(EXERCISE INPUT begins)
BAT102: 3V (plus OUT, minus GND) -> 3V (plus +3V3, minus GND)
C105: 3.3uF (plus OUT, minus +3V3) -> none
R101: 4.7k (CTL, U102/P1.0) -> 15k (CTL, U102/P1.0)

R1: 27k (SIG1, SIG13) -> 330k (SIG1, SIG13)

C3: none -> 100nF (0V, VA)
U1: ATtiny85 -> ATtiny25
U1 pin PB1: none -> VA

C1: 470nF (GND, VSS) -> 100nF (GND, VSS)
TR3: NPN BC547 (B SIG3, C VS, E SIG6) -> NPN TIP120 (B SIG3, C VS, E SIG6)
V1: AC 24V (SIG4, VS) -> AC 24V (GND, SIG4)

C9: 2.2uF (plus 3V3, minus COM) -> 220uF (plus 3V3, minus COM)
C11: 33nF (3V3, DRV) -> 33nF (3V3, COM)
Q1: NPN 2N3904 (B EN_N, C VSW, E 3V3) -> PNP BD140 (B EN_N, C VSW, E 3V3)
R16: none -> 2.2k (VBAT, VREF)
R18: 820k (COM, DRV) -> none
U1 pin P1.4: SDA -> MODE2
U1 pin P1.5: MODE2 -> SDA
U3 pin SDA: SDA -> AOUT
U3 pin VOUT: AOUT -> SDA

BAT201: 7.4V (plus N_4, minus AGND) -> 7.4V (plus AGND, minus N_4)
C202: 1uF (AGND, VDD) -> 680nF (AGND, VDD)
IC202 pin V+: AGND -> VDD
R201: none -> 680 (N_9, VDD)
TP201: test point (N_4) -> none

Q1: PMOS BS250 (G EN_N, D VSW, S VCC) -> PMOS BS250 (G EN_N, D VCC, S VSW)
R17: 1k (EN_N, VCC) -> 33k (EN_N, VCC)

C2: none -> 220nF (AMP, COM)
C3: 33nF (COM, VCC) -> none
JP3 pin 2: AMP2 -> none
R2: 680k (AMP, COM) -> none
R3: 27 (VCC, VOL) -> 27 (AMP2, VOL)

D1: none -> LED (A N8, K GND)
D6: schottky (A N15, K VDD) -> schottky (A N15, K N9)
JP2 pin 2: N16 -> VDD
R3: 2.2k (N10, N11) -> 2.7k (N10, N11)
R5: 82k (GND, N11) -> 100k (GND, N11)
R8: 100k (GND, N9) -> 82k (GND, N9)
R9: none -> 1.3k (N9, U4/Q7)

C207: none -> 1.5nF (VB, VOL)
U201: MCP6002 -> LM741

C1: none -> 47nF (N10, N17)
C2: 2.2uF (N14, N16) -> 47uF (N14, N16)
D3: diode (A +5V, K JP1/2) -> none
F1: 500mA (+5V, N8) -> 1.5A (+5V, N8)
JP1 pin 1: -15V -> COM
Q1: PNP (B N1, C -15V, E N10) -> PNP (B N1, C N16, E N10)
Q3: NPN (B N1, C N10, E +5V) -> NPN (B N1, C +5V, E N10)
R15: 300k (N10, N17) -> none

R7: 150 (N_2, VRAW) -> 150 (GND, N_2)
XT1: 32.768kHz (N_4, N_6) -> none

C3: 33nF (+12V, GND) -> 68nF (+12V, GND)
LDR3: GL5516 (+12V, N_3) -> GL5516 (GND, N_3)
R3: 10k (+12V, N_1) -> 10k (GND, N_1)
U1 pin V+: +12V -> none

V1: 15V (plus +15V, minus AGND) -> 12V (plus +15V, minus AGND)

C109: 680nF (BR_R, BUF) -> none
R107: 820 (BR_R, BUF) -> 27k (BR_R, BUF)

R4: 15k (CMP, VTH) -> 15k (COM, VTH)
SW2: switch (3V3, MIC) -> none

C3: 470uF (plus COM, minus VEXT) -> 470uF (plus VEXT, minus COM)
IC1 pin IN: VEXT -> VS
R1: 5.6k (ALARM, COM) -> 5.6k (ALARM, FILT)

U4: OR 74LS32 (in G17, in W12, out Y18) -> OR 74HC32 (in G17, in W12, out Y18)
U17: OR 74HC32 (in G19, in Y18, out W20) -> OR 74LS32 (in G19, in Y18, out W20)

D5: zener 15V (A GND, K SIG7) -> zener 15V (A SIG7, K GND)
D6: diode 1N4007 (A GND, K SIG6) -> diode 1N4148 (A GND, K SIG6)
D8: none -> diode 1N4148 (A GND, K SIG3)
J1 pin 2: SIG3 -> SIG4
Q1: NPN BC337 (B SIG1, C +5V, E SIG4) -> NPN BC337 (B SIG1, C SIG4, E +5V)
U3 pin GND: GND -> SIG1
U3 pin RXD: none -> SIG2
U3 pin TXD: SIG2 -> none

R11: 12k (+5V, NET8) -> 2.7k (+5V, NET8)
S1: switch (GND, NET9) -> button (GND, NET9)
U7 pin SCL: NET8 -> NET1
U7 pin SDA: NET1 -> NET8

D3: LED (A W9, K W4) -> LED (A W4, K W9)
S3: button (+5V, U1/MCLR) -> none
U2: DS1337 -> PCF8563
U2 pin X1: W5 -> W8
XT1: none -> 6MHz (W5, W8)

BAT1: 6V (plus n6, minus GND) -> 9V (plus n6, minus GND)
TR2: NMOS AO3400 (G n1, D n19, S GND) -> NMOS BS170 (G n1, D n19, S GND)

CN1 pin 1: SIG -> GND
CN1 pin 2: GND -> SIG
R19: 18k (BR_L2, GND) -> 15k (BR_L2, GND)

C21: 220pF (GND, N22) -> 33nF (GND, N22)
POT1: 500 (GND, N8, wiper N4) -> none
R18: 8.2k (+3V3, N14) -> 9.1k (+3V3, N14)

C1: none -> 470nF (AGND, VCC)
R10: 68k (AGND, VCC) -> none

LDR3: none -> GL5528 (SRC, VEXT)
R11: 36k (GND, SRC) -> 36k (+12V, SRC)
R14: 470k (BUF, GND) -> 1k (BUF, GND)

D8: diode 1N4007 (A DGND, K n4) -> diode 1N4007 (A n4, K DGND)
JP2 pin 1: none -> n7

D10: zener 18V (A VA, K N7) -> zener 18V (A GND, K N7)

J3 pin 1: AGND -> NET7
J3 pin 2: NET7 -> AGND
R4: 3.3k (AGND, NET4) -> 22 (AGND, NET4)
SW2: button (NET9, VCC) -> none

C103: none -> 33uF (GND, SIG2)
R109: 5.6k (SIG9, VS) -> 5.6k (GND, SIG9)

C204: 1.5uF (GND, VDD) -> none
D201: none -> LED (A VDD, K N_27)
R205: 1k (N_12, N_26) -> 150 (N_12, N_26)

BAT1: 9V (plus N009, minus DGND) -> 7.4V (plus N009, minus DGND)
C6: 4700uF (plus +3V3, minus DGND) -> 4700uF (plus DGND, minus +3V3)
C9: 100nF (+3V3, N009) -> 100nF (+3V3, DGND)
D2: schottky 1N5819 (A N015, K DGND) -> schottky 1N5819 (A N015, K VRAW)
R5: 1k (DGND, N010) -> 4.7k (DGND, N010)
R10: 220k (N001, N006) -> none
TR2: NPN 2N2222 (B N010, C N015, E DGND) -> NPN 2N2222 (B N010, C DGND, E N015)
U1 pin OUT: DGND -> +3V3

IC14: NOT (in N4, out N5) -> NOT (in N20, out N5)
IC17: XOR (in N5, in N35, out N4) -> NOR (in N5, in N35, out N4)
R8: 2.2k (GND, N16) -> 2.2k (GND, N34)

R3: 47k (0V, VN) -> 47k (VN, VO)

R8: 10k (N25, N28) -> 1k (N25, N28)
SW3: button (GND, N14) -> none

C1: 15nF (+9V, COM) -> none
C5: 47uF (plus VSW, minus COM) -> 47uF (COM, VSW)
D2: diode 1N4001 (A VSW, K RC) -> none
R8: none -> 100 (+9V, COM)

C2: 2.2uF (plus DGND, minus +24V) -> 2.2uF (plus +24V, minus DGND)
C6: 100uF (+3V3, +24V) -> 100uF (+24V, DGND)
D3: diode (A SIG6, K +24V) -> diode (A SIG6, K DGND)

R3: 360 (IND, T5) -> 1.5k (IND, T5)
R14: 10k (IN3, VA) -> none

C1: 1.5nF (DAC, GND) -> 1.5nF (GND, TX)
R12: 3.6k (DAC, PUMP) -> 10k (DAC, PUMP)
(EXERCISE INPUT ends)
YOUR INSTRUCTIONS | Every line of the listing that includes the word "diode" forms the answer.

RESPONSE TO THE EXERCISE |
D3: diode (A +5V, K JP1/2) -> none
D6: diode 1N4007 (A GND, K SIG6) -> diode 1N4148 (A GND, K SIG6)
D8: none -> diode 1N4148 (A GND, K SIG3)
D8: diode 1N4007 (A DGND, K n4) -> diode 1N4007 (A n4, K DGND)
D2: diode 1N4001 (A VSW, K RC) -> none
D3: diode (A SIG6, K +24V) -> diode (A SIG6, K DGND)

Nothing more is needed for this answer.